Items listed in a dataset
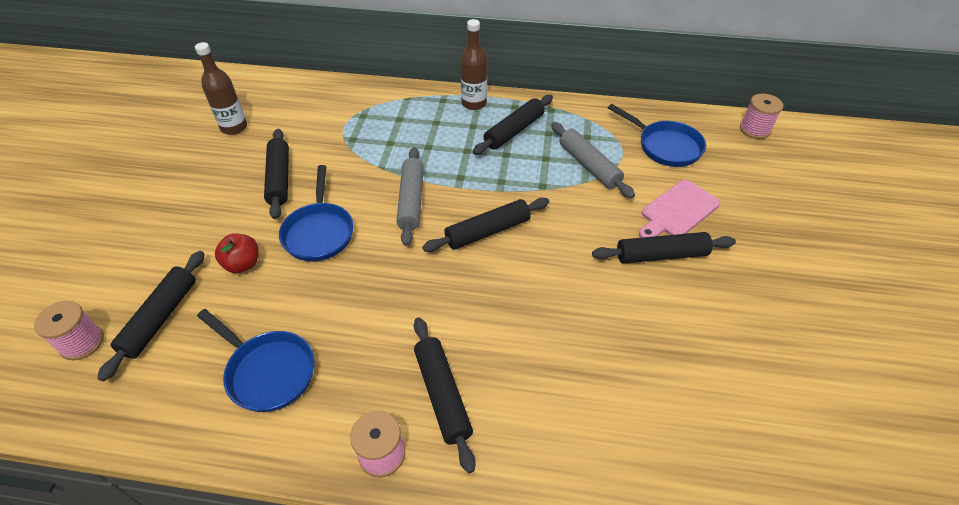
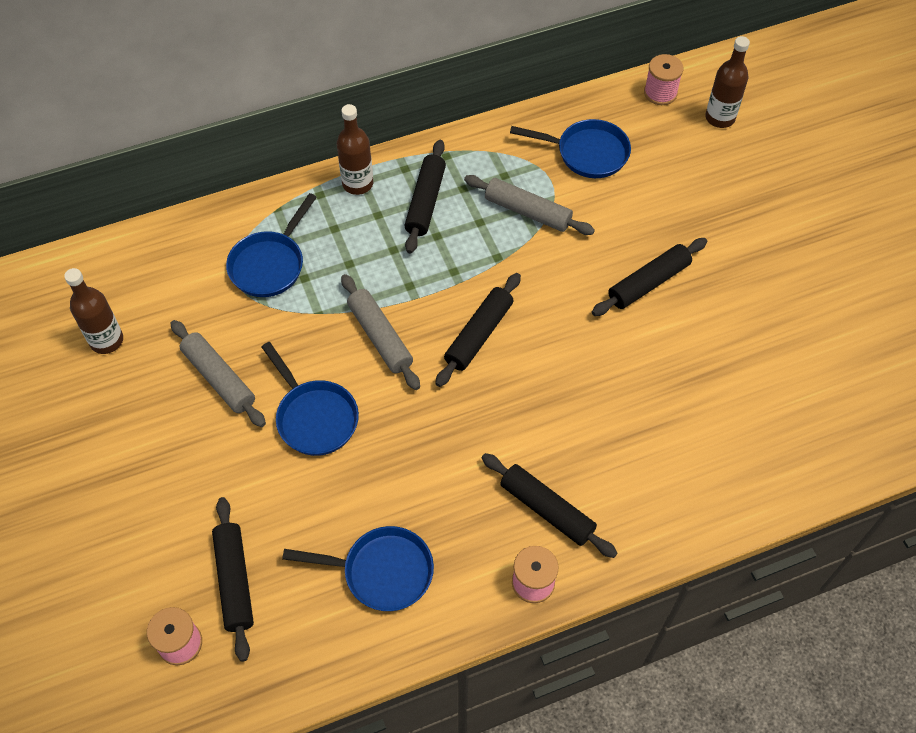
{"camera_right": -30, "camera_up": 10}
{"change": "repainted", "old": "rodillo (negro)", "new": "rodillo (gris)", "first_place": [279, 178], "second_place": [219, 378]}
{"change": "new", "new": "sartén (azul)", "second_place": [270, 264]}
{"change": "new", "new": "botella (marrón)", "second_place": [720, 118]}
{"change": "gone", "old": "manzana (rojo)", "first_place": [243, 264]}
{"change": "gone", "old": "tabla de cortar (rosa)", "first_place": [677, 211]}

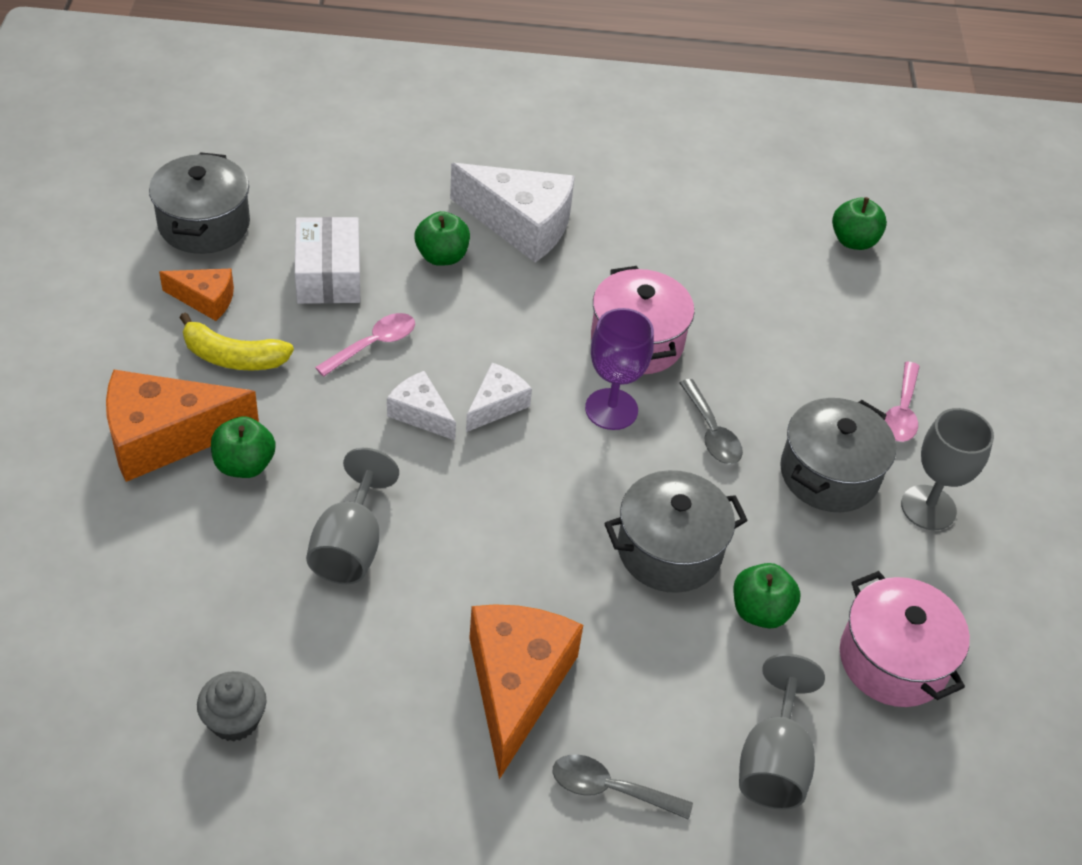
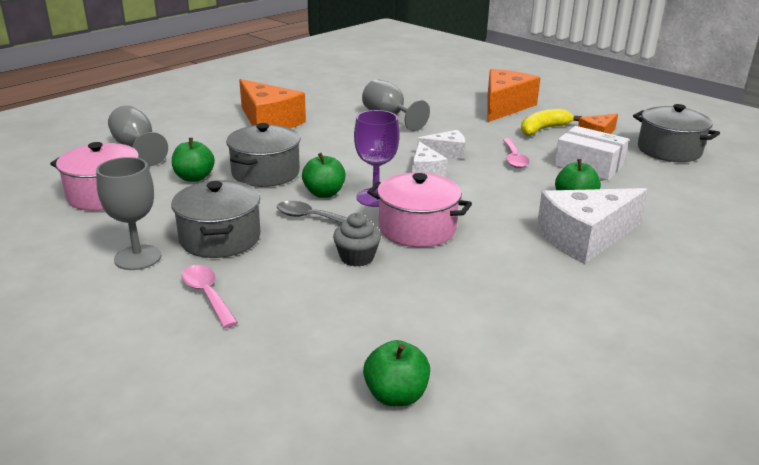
{"camera_right": 135, "camera_up": -20}
{"change": "shifted", "old": "manzana (verde)", "first_place": [244, 465], "second_place": [324, 193]}
{"change": "shifted", "old": "magdalena (gris)", "first_place": [234, 720], "second_place": [357, 257]}
{"change": "gone", "old": "cuchara (gris)", "first_place": [610, 789]}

§ YOUR OBJECTIVE
Leave the images out and transcribe the remaining data above word for word.

§ EXERCISE OUTPUT
{"camera_right": -30, "camera_up": 10}
{"change": "repainted", "old": "rodillo (negro)", "new": "rodillo (gris)", "first_place": [279, 178], "second_place": [219, 378]}
{"change": "new", "new": "sartén (azul)", "second_place": [270, 264]}
{"change": "new", "new": "botella (marrón)", "second_place": [720, 118]}
{"change": "gone", "old": "manzana (rojo)", "first_place": [243, 264]}
{"change": "gone", "old": "tabla de cortar (rosa)", "first_place": [677, 211]}

{"camera_right": 135, "camera_up": -20}
{"change": "shifted", "old": "manzana (verde)", "first_place": [244, 465], "second_place": [324, 193]}
{"change": "shifted", "old": "magdalena (gris)", "first_place": [234, 720], "second_place": [357, 257]}
{"change": "gone", "old": "cuchara (gris)", "first_place": [610, 789]}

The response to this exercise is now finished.